-- TASK --
Where does the word "clockwise" occur in the entries below? Copy every line that has it.

Saved entries:
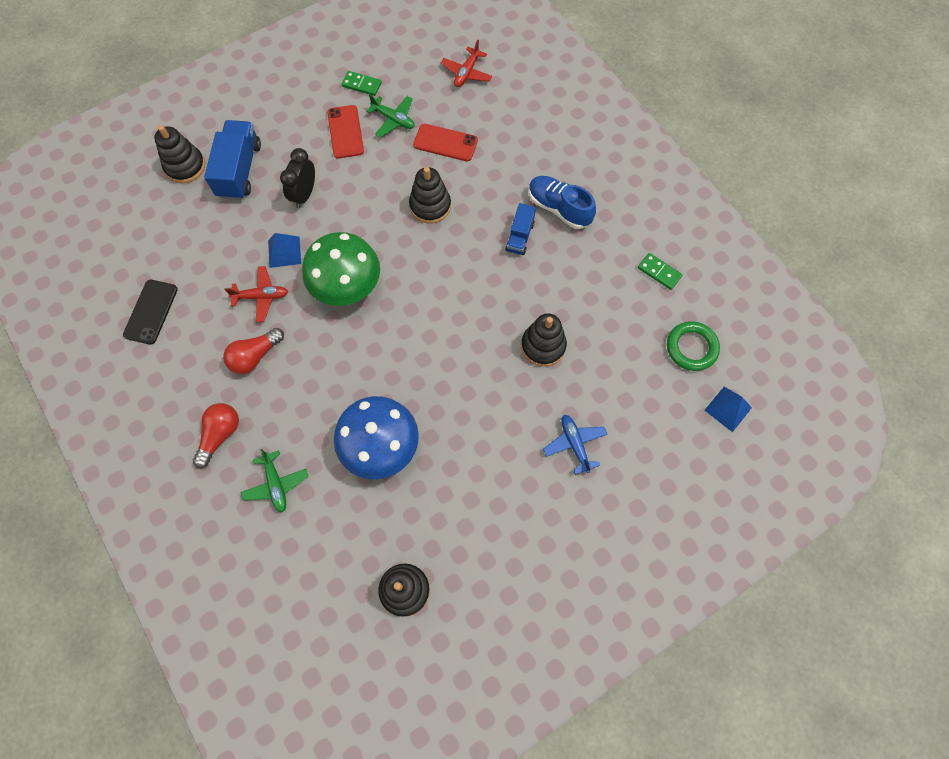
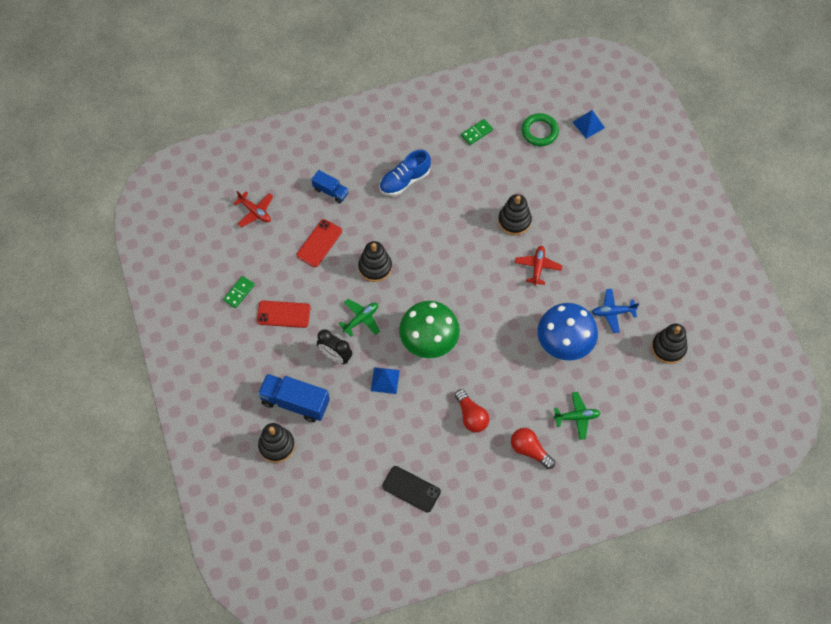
camera: 75 degrees left, 5 degrees down
(261, 296) = (421, 404): red plane -> red plane (537, 267)
(393, 119) = (283, 276): green plane -> green plane (361, 319)
(520, 236) = (421, 212): blue truck -> blue truck (330, 191)
(574, 444) = (591, 221): blue plane -> blue plane (613, 312)

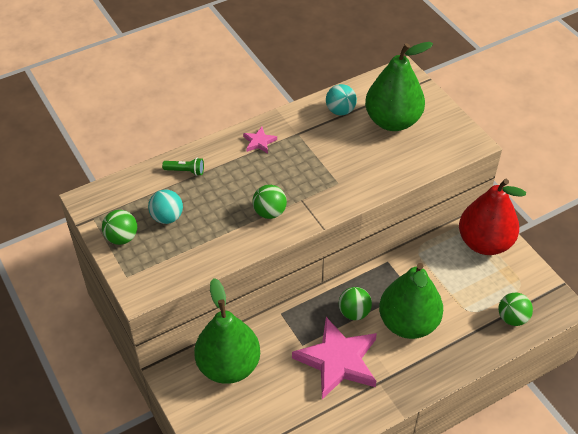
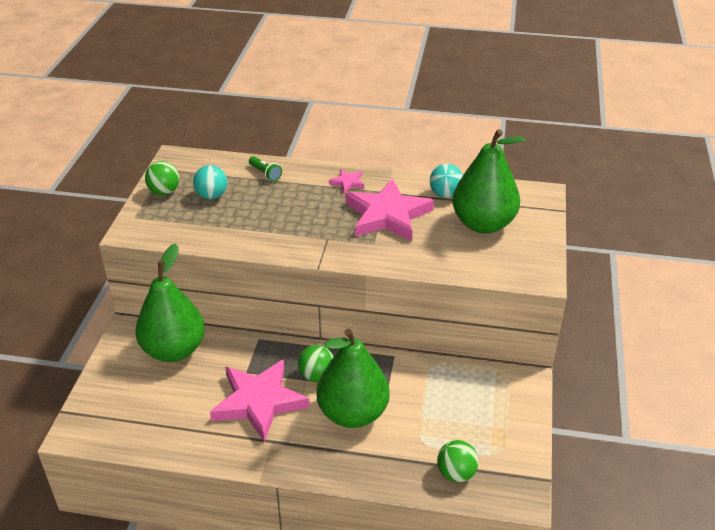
camera: 40 degrees right, 10 degrees down
(269, 212) = (290, 233): green ball -> none
(321, 153) = (387, 215): none -> pink star
(484, 243) = (505, 396): red pear -> none

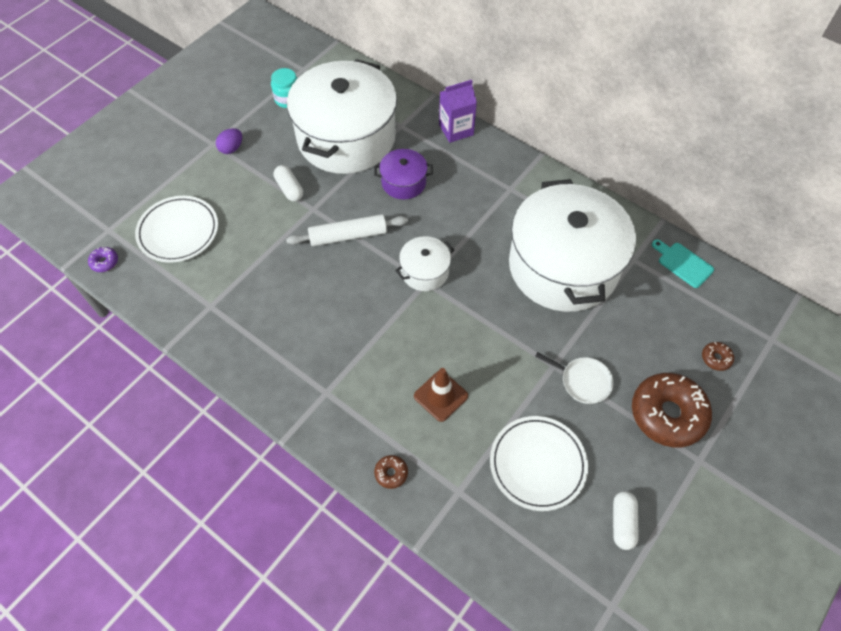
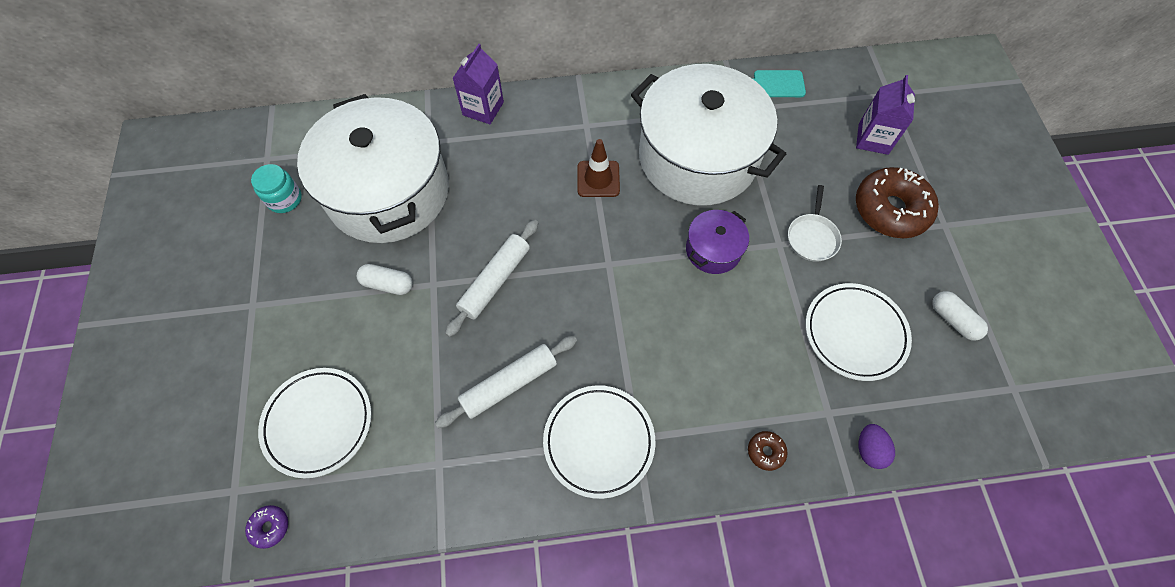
camera: 45 degrees left, 5 degrees up
(231, 148) = (279, 293): purple egg -> purple egg (869, 450)
(291, 298) = (509, 384): none -> white rolling pin
(303, 374) = (599, 441): none -> white plate
(403, 182) = (490, 191): purple pot -> purple pot (713, 250)
(425, 271) = (597, 255): white pot -> none
(441, 396) = (729, 349): brown traffic cone -> brown traffic cone (598, 179)
(583, 381) = (812, 237): white pan -> white pan turned 120 degrees clockwise
(716, 358) = (873, 139): brown donut -> purple carton

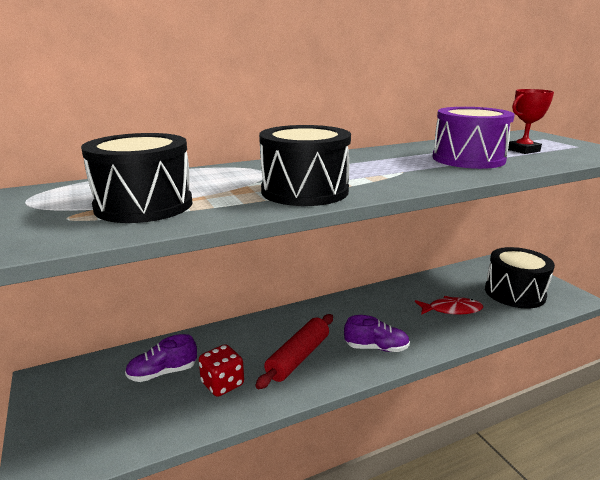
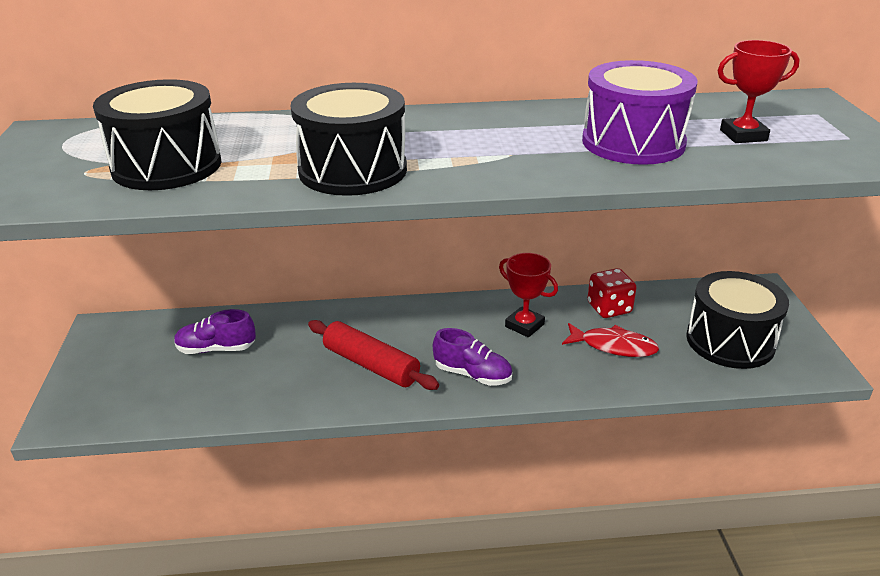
camera: 20 degrees right, 10 degrees up
(222, 384) = (270, 376): red dice -> red dice (609, 308)
(298, 357) = (371, 365): red rolling pin -> red rolling pin turned 75 degrees clockwise
(385, 308) = (524, 325): none -> red trophy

-- REPLY --
(583, 381) = (812, 237): white pan -> white pan turned 120 degrees clockwise
(298, 357) = (371, 365): red rolling pin -> red rolling pin turned 75 degrees clockwise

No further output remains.